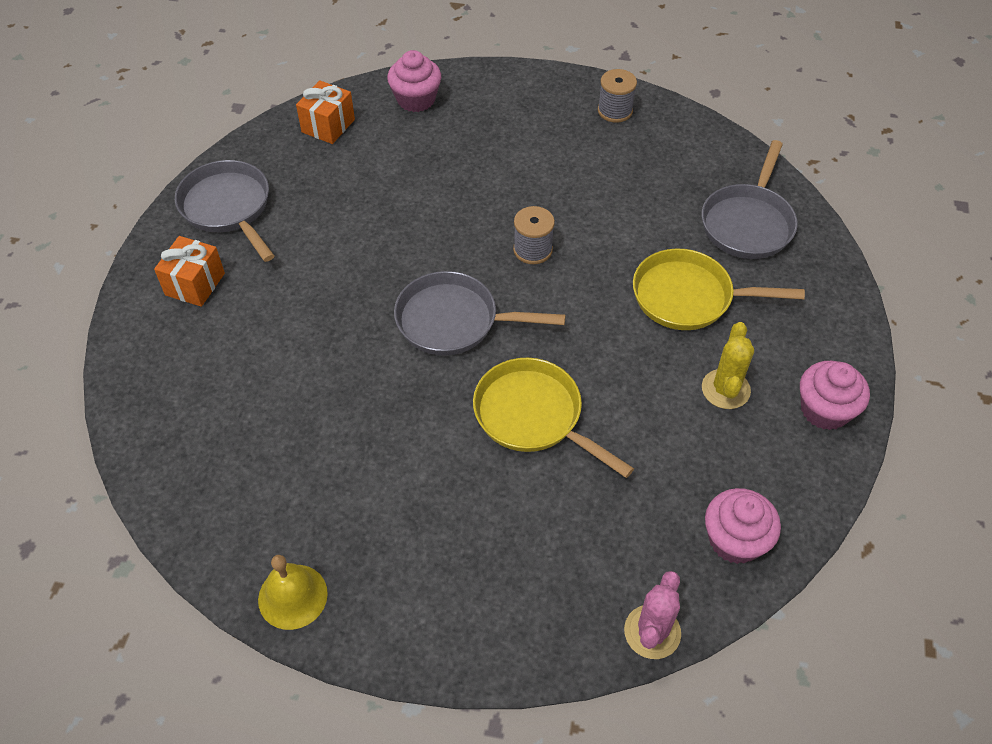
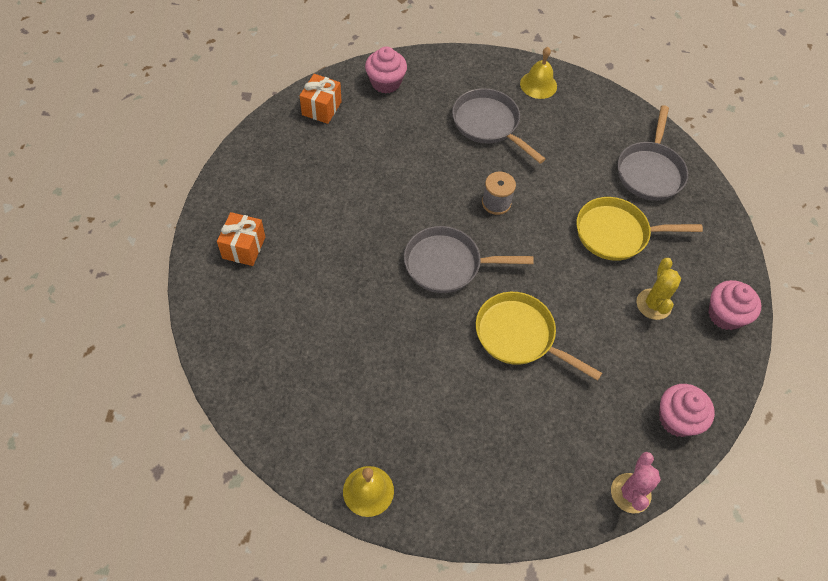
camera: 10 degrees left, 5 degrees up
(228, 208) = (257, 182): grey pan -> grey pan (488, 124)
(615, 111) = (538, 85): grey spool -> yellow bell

## Problem requirements
Using the material above, gather every line that includes "grey".

## Finished exercise
(228, 208) = (257, 182): grey pan -> grey pan (488, 124)
(615, 111) = (538, 85): grey spool -> yellow bell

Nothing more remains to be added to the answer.